------ Records for this exercise
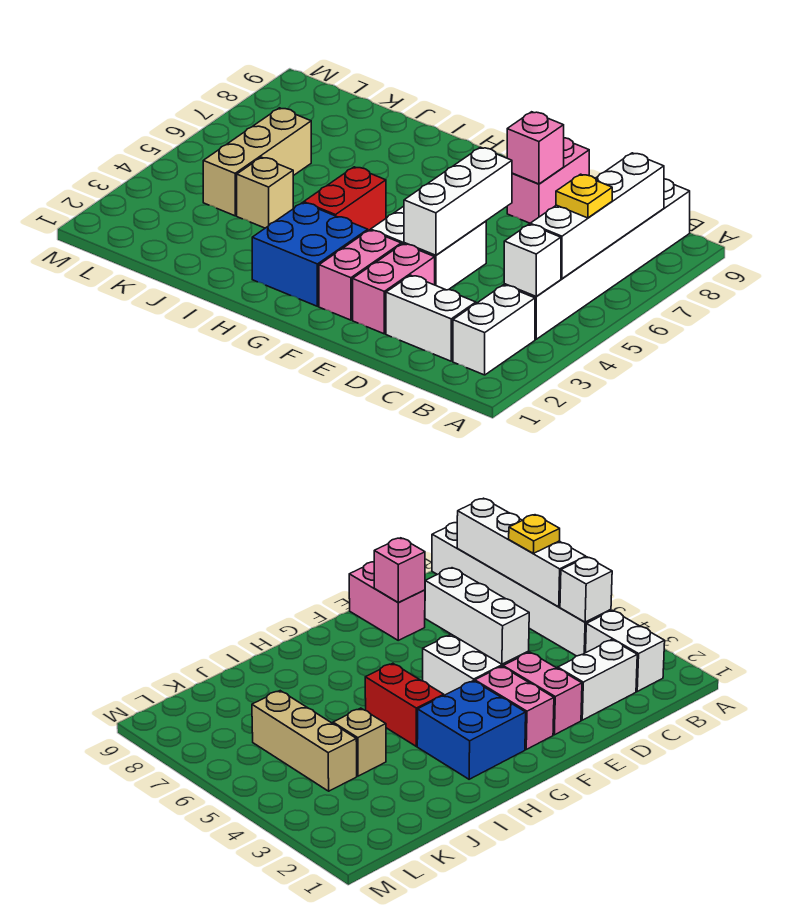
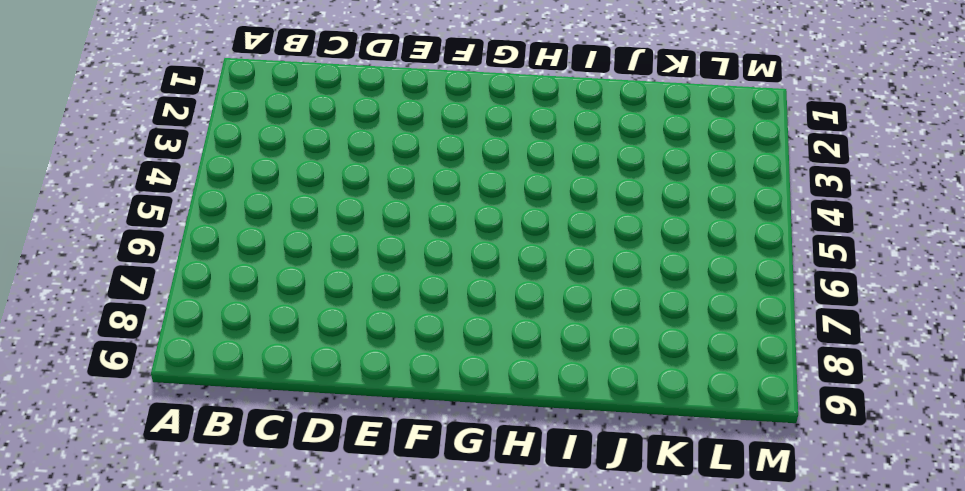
none -> white brick B2:B3 level 1
none -> white brick B4:B9 level 1
none -> white brick C2:D2 level 1

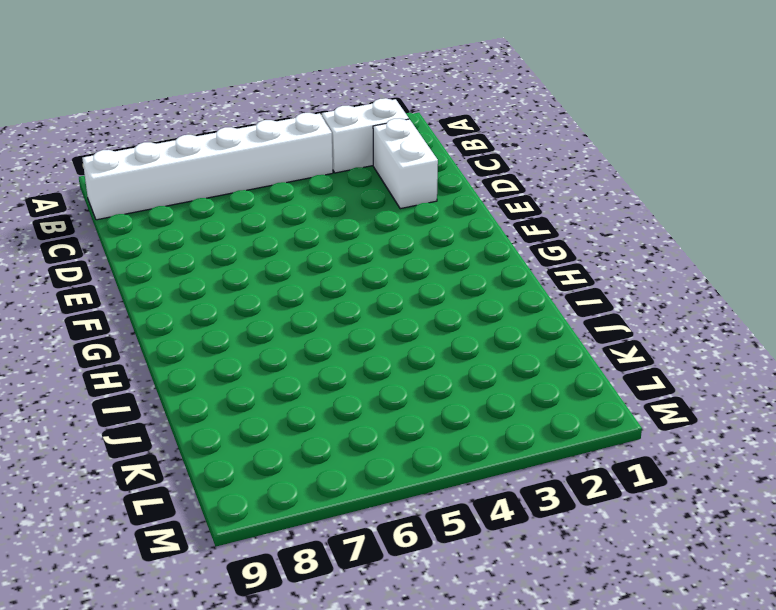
none -> pink brick E2:E3 level 1
none -> white brick E4:F5 level 1
none -> pink brick E8:E9 level 1

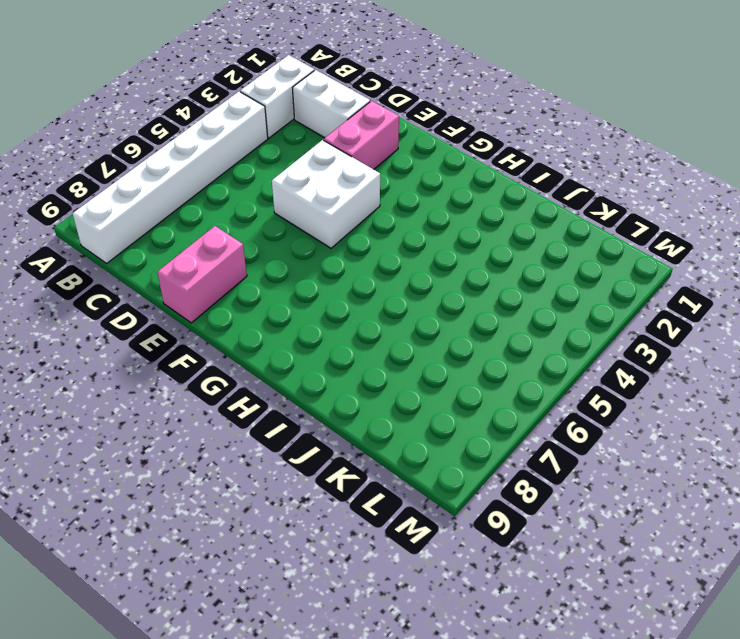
none -> pink brick F2:F3 level 1
none -> blue brick G2:H3 level 1
none -> red brick H4:H5 level 1

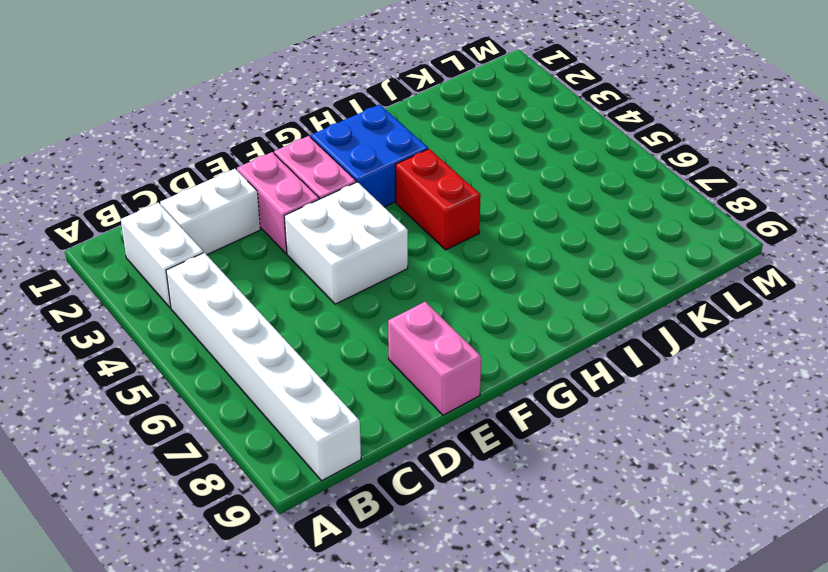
none -> tan brick J4 level 1
none -> tan brick K4:K6 level 1
none -> white brick B4 level 2

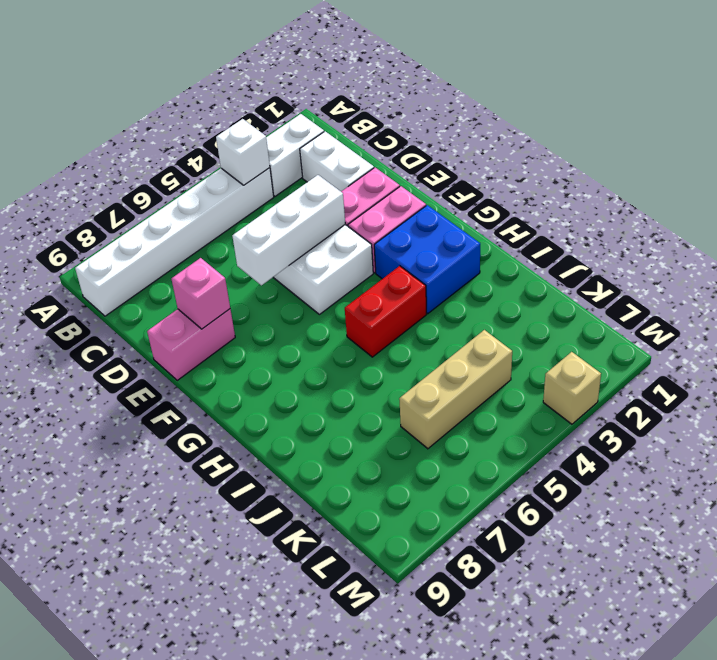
tan brick M3 level 1 -> tan brick J4 level 1
none -> white brick B5:B8 level 2
none -> yellow plate B6 level 3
------------
*Task*: From the records above, copy each line in which the string "white" occurs.

*Completed task*:
none -> white brick B2:B3 level 1
none -> white brick B4:B9 level 1
none -> white brick C2:D2 level 1
none -> white brick E4:F5 level 1
none -> white brick B4 level 2
none -> white brick B5:B8 level 2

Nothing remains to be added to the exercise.